EXERCISE PROMPT
Filter the listing below, keeping only the lines that contain the word "Humdrum", and reproduce each such line in full.

:: LISTED RECORDS

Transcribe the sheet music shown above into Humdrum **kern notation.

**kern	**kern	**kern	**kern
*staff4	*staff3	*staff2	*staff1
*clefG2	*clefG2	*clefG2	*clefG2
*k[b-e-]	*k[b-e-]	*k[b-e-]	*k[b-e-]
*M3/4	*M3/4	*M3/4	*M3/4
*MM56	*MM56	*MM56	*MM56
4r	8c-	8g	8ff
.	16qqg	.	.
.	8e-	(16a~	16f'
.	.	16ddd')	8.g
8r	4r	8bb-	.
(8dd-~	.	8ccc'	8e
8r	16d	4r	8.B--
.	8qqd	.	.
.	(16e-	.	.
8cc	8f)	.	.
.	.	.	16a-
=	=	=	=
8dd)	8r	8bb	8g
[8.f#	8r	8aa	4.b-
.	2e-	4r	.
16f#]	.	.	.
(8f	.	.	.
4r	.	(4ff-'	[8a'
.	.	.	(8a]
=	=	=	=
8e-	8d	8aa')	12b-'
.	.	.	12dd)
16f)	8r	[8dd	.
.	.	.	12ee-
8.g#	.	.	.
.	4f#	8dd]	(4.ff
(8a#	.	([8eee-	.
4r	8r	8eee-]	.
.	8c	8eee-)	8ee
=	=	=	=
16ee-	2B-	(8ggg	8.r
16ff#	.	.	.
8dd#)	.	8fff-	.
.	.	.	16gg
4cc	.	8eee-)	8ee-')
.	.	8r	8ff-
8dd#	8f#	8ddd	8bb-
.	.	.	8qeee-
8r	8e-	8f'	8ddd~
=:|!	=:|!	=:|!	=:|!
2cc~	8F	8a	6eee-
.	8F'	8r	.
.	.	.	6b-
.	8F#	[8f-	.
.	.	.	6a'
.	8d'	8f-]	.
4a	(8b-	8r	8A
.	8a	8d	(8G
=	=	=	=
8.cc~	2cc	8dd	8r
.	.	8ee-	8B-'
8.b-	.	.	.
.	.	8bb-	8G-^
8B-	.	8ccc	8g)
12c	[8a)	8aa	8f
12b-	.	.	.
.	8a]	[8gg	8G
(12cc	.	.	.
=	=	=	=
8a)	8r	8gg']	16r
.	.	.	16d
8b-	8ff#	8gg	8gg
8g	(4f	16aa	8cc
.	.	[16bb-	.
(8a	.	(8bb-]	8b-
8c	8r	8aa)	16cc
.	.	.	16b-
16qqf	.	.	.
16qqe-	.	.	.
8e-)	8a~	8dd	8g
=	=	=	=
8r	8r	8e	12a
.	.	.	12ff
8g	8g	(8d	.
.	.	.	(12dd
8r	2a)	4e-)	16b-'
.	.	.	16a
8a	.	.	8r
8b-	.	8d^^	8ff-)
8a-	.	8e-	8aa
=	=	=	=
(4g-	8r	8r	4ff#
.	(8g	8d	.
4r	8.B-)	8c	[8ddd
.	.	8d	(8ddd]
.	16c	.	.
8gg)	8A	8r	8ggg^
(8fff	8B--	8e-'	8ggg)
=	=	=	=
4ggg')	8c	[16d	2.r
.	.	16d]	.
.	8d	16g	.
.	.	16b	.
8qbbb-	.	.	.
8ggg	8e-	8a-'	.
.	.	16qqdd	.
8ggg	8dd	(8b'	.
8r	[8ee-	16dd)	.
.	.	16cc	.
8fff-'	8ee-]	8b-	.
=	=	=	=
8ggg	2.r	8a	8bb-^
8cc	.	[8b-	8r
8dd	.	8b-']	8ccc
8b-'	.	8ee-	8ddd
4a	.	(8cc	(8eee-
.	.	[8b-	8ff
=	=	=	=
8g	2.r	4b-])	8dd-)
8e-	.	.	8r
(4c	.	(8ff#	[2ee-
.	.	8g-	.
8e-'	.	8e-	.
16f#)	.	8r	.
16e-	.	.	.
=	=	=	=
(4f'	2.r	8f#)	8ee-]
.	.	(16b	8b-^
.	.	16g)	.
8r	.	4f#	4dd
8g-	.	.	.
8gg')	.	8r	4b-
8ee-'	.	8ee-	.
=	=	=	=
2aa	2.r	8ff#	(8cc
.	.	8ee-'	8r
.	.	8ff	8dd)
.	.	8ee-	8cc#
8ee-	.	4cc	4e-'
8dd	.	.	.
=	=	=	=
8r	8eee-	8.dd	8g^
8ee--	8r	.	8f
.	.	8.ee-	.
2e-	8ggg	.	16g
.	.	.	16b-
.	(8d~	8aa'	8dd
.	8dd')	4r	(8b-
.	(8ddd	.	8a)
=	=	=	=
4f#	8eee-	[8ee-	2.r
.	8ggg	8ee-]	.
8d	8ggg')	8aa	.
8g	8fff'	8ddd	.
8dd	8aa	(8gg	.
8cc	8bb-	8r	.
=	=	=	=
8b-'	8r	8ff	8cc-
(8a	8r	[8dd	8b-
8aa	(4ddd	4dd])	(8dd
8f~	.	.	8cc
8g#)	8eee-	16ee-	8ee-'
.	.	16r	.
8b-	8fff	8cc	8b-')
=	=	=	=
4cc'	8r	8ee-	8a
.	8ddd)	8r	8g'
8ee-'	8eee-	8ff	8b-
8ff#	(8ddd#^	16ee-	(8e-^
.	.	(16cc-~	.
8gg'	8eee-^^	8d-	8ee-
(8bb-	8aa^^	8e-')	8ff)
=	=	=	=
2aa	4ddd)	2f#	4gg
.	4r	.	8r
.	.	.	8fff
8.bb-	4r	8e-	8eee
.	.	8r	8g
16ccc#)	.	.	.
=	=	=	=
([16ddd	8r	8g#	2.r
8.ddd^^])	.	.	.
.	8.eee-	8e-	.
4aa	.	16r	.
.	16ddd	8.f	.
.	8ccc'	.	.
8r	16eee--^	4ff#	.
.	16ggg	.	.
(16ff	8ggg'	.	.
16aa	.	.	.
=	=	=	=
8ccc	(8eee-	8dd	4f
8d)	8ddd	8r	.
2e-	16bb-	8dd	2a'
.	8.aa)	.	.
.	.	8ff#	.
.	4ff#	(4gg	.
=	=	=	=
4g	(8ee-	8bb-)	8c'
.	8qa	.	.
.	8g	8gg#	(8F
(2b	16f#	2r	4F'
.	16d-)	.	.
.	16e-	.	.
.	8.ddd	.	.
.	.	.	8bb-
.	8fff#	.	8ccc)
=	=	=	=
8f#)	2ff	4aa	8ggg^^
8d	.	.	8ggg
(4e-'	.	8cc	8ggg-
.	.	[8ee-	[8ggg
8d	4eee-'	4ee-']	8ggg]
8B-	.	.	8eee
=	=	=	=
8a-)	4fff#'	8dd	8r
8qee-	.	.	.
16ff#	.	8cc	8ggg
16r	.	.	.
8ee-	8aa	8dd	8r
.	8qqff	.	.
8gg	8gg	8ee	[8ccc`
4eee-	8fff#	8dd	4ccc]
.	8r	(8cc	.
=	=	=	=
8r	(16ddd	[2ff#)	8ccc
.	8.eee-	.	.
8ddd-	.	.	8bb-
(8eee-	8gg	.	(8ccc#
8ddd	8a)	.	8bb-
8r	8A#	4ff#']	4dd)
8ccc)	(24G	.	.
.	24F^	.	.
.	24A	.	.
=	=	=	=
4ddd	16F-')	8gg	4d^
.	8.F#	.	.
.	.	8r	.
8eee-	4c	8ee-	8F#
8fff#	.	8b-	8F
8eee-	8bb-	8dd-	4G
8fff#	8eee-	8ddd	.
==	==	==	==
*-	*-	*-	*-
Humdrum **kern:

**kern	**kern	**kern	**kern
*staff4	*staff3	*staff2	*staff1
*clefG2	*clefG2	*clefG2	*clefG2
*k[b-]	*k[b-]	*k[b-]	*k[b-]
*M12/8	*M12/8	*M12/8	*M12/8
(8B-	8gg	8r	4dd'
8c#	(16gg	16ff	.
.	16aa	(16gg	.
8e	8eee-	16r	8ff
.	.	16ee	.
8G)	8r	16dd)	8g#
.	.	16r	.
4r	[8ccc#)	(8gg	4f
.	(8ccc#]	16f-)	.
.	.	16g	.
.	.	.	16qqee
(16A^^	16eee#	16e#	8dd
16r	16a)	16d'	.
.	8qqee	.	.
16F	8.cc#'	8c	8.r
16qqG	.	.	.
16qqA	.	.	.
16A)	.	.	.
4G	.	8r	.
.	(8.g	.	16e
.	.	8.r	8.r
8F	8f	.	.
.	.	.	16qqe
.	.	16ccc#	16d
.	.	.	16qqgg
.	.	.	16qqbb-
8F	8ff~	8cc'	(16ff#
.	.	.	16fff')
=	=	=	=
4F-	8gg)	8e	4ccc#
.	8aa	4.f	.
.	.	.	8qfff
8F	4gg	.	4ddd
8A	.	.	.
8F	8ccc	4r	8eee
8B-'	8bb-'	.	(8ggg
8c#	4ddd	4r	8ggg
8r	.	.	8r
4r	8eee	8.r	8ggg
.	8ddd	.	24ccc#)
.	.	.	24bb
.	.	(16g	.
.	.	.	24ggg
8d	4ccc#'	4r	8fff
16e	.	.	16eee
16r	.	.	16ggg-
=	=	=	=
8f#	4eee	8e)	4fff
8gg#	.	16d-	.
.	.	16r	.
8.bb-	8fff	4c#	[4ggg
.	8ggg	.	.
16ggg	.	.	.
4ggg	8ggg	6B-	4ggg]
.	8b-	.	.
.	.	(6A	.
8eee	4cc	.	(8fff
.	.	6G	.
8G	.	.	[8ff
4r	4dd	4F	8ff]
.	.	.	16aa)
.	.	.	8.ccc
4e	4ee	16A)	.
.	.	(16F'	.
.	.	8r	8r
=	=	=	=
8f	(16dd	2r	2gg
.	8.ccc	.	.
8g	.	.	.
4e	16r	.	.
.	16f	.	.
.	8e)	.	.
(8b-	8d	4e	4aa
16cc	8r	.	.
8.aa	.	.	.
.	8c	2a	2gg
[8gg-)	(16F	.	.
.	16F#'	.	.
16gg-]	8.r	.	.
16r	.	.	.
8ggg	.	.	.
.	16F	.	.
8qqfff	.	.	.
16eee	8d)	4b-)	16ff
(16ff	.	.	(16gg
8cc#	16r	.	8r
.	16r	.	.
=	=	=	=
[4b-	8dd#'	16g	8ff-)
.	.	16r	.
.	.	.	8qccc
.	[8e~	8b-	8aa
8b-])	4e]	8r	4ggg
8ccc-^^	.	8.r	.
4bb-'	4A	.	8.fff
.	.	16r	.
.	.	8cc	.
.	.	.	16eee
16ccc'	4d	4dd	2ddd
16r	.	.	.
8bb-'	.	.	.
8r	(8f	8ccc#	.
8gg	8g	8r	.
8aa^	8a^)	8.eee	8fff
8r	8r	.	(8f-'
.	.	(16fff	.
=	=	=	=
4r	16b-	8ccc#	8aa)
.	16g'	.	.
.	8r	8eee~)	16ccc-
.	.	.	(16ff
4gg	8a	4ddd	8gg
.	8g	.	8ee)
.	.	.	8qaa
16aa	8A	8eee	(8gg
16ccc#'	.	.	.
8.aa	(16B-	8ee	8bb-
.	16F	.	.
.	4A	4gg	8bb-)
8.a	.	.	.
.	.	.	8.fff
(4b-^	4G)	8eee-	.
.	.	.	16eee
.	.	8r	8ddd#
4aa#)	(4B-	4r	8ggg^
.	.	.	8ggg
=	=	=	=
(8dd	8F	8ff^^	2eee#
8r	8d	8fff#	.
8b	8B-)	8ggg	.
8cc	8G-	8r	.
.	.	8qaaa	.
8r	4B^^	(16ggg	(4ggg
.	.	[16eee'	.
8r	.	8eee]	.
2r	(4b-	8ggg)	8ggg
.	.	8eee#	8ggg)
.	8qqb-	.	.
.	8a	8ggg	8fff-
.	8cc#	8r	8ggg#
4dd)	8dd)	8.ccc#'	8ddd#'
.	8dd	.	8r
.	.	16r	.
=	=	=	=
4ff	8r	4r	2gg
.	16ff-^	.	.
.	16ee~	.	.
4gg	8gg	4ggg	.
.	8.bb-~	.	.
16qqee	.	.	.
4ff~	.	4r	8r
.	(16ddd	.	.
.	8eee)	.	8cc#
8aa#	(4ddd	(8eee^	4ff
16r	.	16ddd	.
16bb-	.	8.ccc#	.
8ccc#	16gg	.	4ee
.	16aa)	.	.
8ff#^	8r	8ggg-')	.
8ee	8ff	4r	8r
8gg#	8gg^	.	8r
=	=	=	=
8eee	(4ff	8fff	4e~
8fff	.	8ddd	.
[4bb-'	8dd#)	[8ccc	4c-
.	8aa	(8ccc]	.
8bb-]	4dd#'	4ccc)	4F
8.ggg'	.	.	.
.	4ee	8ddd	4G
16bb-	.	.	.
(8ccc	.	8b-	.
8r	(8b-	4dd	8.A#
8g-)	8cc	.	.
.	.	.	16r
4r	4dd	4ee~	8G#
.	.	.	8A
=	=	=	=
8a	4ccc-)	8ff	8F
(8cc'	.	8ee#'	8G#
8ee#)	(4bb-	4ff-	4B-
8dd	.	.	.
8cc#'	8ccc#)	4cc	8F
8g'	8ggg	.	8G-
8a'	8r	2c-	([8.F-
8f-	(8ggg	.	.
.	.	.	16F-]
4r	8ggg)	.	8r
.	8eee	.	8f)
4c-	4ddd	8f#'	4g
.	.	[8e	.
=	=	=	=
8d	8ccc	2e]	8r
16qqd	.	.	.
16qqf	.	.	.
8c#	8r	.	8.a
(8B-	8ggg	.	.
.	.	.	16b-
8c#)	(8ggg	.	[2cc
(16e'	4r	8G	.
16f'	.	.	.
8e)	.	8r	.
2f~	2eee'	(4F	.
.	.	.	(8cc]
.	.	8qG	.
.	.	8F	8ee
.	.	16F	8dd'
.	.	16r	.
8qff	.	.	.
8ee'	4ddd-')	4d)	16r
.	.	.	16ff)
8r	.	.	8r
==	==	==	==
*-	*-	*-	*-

::::

WORKED SOLUTION
Transcribe the sheet music shown above into Humdrum **kern notation.
Humdrum **kern:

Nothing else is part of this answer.